THE PROBLEM
Count the lines in the entries below that contain the string "kern" and reply with only that number.

**** RECORDED INFORMATION

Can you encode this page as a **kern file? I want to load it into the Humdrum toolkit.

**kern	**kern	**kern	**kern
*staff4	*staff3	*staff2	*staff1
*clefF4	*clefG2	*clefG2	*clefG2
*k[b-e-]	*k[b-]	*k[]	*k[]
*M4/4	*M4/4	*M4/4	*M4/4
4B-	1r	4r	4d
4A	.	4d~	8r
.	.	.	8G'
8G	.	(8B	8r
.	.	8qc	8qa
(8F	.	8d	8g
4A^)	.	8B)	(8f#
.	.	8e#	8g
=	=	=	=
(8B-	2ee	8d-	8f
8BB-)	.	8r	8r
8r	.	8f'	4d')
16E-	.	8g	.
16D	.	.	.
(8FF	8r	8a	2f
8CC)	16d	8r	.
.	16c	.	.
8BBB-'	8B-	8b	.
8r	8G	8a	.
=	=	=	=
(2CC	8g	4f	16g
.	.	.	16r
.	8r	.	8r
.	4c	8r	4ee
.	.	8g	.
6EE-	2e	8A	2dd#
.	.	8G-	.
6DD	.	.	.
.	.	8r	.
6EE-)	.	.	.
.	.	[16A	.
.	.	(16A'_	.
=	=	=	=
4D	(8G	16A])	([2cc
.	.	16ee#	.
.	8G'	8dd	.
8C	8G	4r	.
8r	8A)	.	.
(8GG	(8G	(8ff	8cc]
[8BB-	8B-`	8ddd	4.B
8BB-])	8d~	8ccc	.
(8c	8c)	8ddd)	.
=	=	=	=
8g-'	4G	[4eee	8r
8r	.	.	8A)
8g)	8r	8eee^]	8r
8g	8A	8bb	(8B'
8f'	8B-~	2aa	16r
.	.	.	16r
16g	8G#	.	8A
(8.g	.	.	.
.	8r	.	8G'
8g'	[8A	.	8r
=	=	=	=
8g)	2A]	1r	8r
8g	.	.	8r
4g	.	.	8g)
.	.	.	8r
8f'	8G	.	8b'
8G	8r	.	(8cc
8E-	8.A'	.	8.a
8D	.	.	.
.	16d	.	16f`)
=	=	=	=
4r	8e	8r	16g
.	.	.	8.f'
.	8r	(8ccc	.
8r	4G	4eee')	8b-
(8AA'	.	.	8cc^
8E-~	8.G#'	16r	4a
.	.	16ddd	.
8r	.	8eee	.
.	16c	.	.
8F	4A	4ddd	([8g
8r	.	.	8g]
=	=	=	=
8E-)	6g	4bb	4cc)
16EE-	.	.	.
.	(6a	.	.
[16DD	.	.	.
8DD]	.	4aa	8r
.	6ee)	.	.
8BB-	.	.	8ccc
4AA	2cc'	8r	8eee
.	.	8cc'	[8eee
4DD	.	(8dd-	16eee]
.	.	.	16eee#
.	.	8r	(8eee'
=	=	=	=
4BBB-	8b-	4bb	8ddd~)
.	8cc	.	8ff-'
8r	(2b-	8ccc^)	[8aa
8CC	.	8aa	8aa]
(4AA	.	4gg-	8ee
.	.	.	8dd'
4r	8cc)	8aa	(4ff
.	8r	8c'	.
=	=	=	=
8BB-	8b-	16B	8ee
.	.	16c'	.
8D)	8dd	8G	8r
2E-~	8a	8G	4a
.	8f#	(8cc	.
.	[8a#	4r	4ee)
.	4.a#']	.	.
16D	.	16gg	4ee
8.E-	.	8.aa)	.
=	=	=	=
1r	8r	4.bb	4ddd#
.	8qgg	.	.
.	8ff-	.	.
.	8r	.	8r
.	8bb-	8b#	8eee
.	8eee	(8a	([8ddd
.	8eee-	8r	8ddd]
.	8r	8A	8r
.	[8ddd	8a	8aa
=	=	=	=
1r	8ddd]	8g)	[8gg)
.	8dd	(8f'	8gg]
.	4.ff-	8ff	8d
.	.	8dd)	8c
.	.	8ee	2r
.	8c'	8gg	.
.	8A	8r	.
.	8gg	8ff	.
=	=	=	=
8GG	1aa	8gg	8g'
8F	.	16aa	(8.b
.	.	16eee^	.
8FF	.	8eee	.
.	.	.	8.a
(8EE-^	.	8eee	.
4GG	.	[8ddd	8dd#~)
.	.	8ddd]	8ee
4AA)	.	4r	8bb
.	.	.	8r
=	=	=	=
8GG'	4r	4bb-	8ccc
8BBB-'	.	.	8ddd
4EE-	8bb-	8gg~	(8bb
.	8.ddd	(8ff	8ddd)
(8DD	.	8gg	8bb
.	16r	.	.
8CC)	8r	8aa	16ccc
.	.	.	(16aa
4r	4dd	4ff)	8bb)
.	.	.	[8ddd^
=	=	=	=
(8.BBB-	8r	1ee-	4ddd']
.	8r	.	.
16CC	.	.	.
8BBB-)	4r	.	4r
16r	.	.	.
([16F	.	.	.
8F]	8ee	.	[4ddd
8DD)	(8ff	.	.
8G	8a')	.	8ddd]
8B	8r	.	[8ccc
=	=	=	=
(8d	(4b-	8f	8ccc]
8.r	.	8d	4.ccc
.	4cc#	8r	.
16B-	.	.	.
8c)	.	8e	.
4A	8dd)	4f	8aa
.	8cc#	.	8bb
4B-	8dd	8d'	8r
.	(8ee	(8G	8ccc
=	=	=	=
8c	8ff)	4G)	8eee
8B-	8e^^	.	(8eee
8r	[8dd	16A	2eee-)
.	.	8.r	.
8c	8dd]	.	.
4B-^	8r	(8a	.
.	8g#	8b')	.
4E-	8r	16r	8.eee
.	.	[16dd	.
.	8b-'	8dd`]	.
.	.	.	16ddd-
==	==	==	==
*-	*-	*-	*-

********

THE ANSWER
2